== ASSIGNMENT ==
Transcribe the records below line by line, exactly as they read.

== Object state comparisons ==
□ □ □
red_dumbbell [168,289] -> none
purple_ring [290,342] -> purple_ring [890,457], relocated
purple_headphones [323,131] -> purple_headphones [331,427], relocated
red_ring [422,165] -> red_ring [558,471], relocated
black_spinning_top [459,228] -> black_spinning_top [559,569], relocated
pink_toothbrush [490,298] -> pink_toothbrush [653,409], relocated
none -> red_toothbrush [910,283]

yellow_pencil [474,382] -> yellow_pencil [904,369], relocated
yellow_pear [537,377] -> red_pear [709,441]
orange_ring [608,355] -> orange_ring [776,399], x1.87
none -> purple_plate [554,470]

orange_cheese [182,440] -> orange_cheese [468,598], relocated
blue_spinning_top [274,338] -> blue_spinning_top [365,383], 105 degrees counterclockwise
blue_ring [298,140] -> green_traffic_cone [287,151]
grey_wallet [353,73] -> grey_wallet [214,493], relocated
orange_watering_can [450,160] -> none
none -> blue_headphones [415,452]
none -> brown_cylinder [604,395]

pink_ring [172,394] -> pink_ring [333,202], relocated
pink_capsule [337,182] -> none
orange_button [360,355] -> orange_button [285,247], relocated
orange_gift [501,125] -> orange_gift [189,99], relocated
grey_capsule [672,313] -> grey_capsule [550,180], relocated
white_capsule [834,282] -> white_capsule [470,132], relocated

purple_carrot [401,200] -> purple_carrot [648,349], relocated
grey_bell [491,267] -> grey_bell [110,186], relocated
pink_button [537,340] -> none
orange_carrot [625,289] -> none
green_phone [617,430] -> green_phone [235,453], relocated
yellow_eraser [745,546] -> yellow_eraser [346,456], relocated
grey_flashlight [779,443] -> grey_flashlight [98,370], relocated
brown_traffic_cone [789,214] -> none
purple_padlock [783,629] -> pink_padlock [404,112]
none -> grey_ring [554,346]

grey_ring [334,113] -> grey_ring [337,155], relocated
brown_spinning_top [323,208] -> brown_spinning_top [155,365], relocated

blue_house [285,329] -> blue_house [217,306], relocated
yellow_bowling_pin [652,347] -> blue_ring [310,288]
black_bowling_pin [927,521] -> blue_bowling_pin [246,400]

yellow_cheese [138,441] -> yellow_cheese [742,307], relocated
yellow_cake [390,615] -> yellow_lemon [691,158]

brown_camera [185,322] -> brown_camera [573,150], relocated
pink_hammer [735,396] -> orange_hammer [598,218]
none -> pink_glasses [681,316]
□ □ □
== ANSWER TO THIS EXERCISE ==
red_dumbbell [168,289] -> none
purple_ring [290,342] -> purple_ring [890,457], relocated
purple_headphones [323,131] -> purple_headphones [331,427], relocated
red_ring [422,165] -> red_ring [558,471], relocated
black_spinning_top [459,228] -> black_spinning_top [559,569], relocated
pink_toothbrush [490,298] -> pink_toothbrush [653,409], relocated
none -> red_toothbrush [910,283]

yellow_pencil [474,382] -> yellow_pencil [904,369], relocated
yellow_pear [537,377] -> red_pear [709,441]
orange_ring [608,355] -> orange_ring [776,399], x1.87
none -> purple_plate [554,470]

orange_cheese [182,440] -> orange_cheese [468,598], relocated
blue_spinning_top [274,338] -> blue_spinning_top [365,383], 105 degrees counterclockwise
blue_ring [298,140] -> green_traffic_cone [287,151]
grey_wallet [353,73] -> grey_wallet [214,493], relocated
orange_watering_can [450,160] -> none
none -> blue_headphones [415,452]
none -> brown_cylinder [604,395]

pink_ring [172,394] -> pink_ring [333,202], relocated
pink_capsule [337,182] -> none
orange_button [360,355] -> orange_button [285,247], relocated
orange_gift [501,125] -> orange_gift [189,99], relocated
grey_capsule [672,313] -> grey_capsule [550,180], relocated
white_capsule [834,282] -> white_capsule [470,132], relocated

purple_carrot [401,200] -> purple_carrot [648,349], relocated
grey_bell [491,267] -> grey_bell [110,186], relocated
pink_button [537,340] -> none
orange_carrot [625,289] -> none
green_phone [617,430] -> green_phone [235,453], relocated
yellow_eraser [745,546] -> yellow_eraser [346,456], relocated
grey_flashlight [779,443] -> grey_flashlight [98,370], relocated
brown_traffic_cone [789,214] -> none
purple_padlock [783,629] -> pink_padlock [404,112]
none -> grey_ring [554,346]

grey_ring [334,113] -> grey_ring [337,155], relocated
brown_spinning_top [323,208] -> brown_spinning_top [155,365], relocated

blue_house [285,329] -> blue_house [217,306], relocated
yellow_bowling_pin [652,347] -> blue_ring [310,288]
black_bowling_pin [927,521] -> blue_bowling_pin [246,400]

yellow_cheese [138,441] -> yellow_cheese [742,307], relocated
yellow_cake [390,615] -> yellow_lemon [691,158]

brown_camera [185,322] -> brown_camera [573,150], relocated
pink_hammer [735,396] -> orange_hammer [598,218]
none -> pink_glasses [681,316]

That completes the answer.